__Given information__.
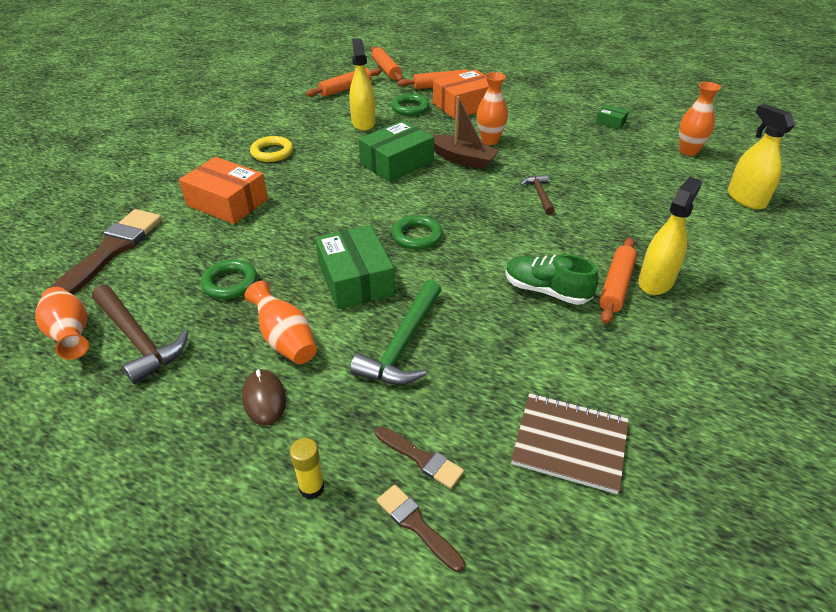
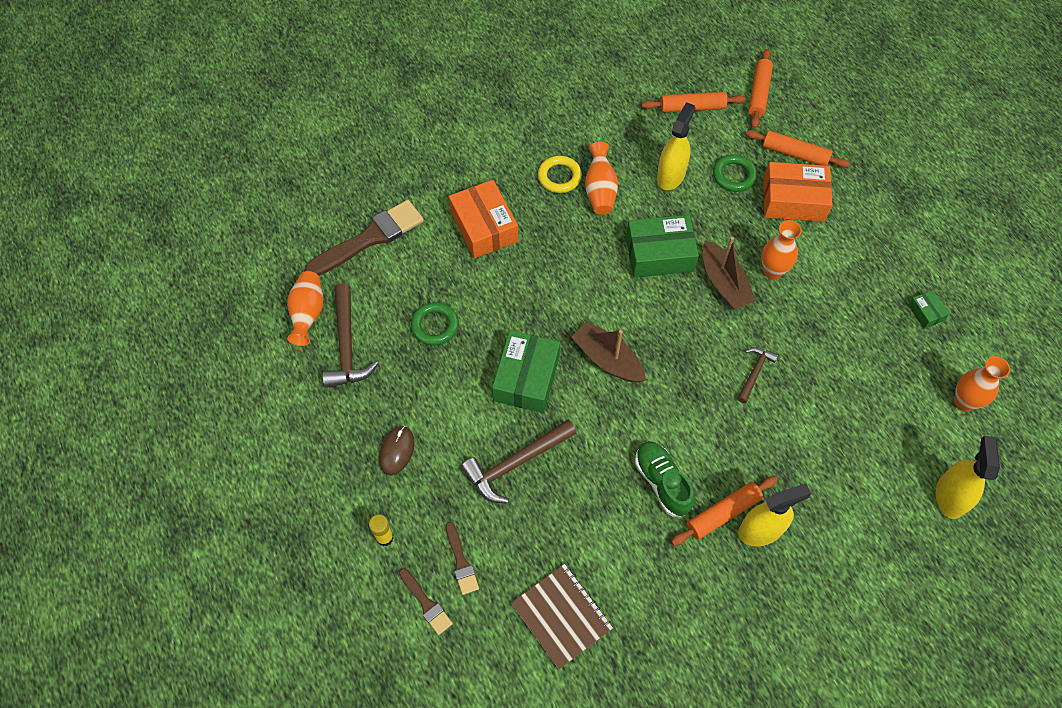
camera: 35 degrees right, 20 degrees up
(285, 340) = (440, 407): orange vase -> orange vase (600, 190)
(403, 344) = (516, 464): green hammer -> brown hammer
(417, 236) = (607, 359): green ring -> brown boat
(417, 525) = (426, 603): brown brush -> brown brush turned 150 degrees clockwise

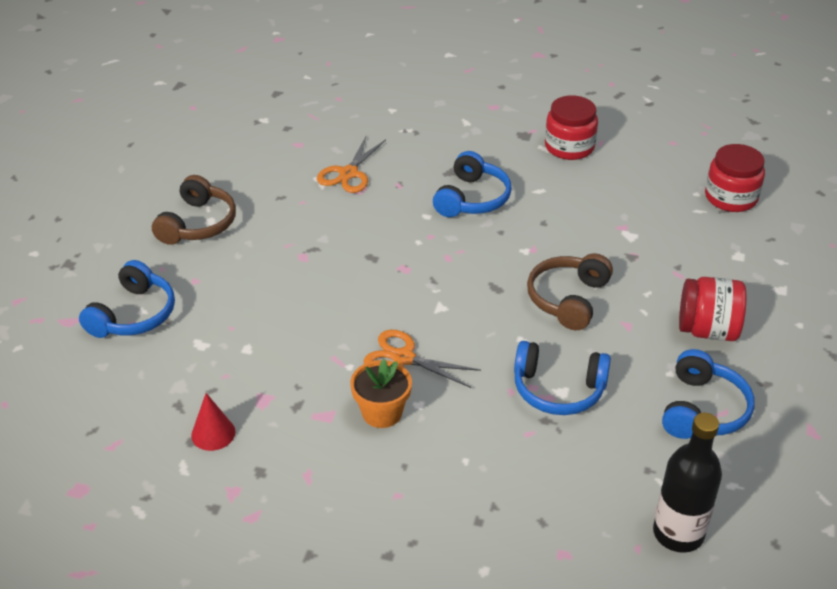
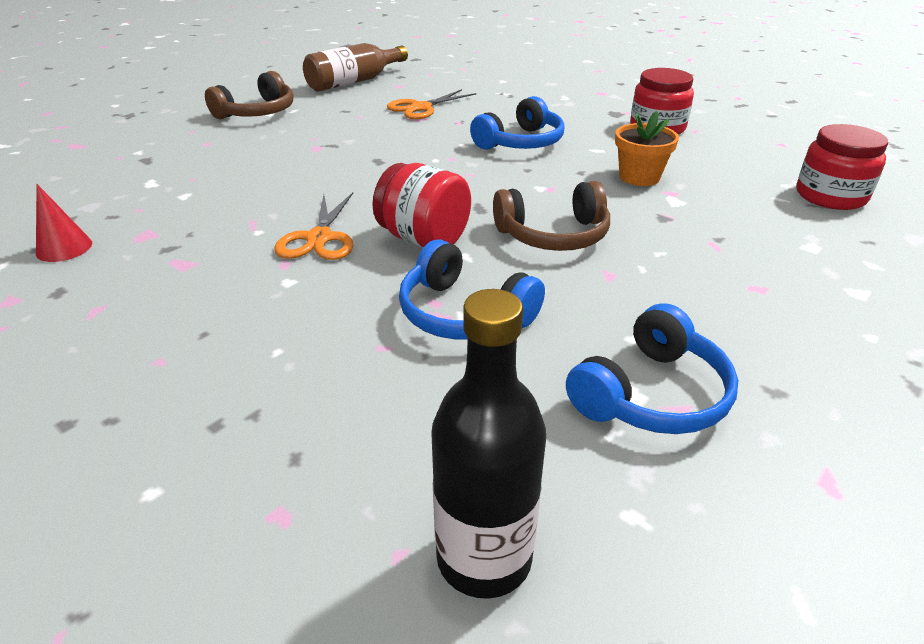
camera: 25 degrees right, 5 degrees down
(134, 315) = (128, 153): blue headphones -> none
(248, 149) = (354, 81): none -> brown bottle
(382, 412) = (241, 277): orange flower pot -> orange flower pot (639, 177)
(403, 358) = (319, 239): orange scissors -> orange scissors turned 135 degrees counterclockwise
(568, 299) = (553, 235): brown headphones -> brown headphones turned 150 degrees counterclockwise
(707, 330) = (719, 307): red jar -> red jar (424, 239)

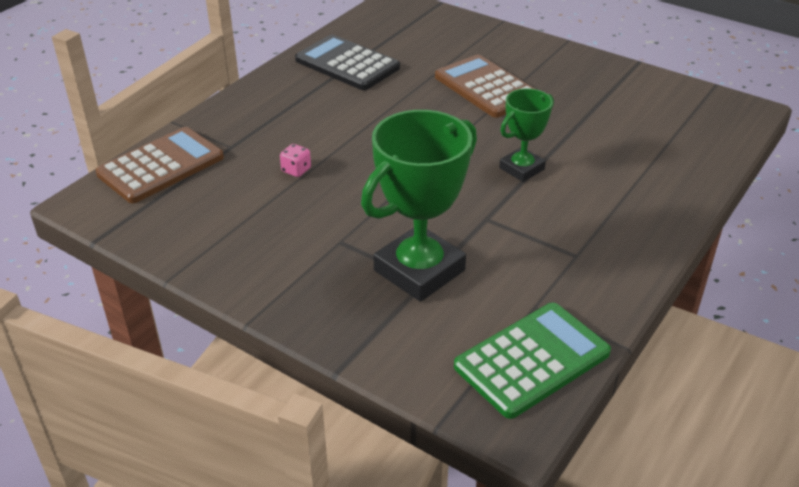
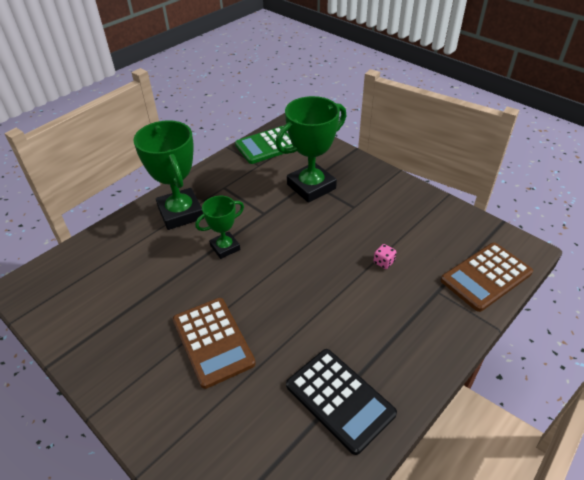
camera: 170 degrees left, 5 degrees up
(619, 207) = (180, 213): none -> green trophy

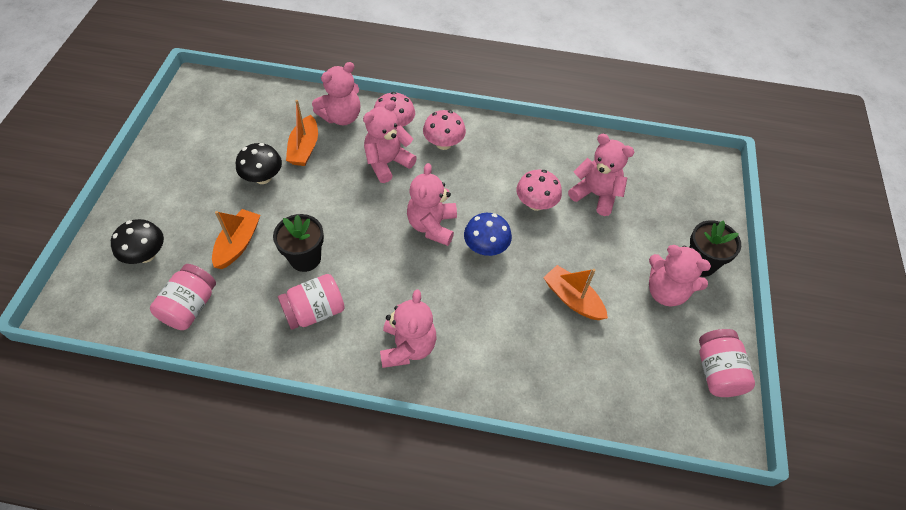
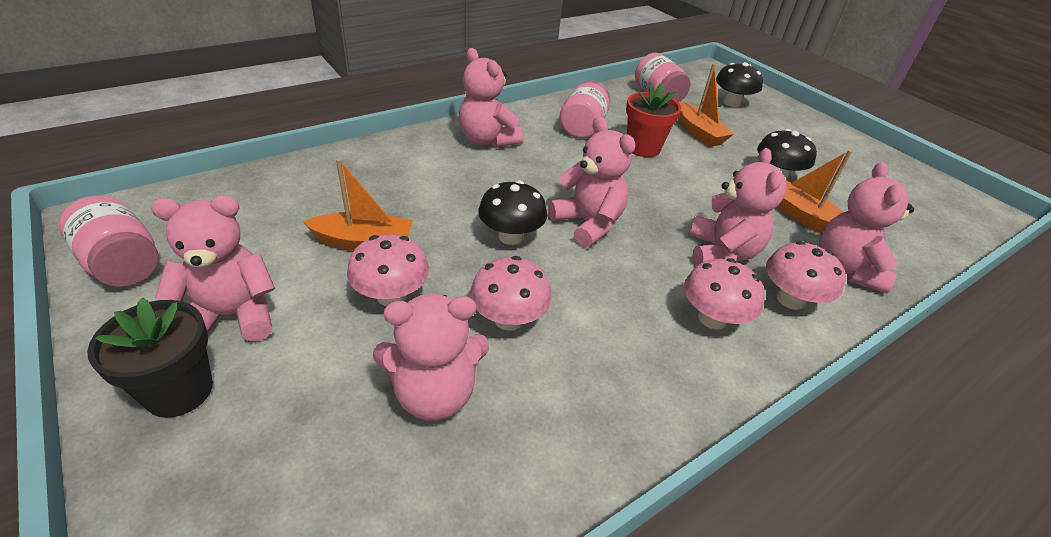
camera: 135 degrees right, 15 degrees down
(305, 258) = (643, 148): black flower pot -> red flower pot
(486, 247) = (511, 236): blue mushroom -> black mushroom
(581, 252) = (391, 296): none -> pink mushroom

__Your assignment__. Working from the line containing "(707, 330) = (719, 307): red" to the last line of the data, retype every line exactly, both ends included, and leave out all pictures.

__Output below__.
(707, 330) = (719, 307): red jar -> red jar (424, 239)

camera: 170 degrees left, 5 degrees up
(619, 207) = (180, 213): none -> green trophy

camera: 135 degrees right, 15 degrees down
(305, 258) = (643, 148): black flower pot -> red flower pot
(486, 247) = (511, 236): blue mushroom -> black mushroom
(581, 252) = (391, 296): none -> pink mushroom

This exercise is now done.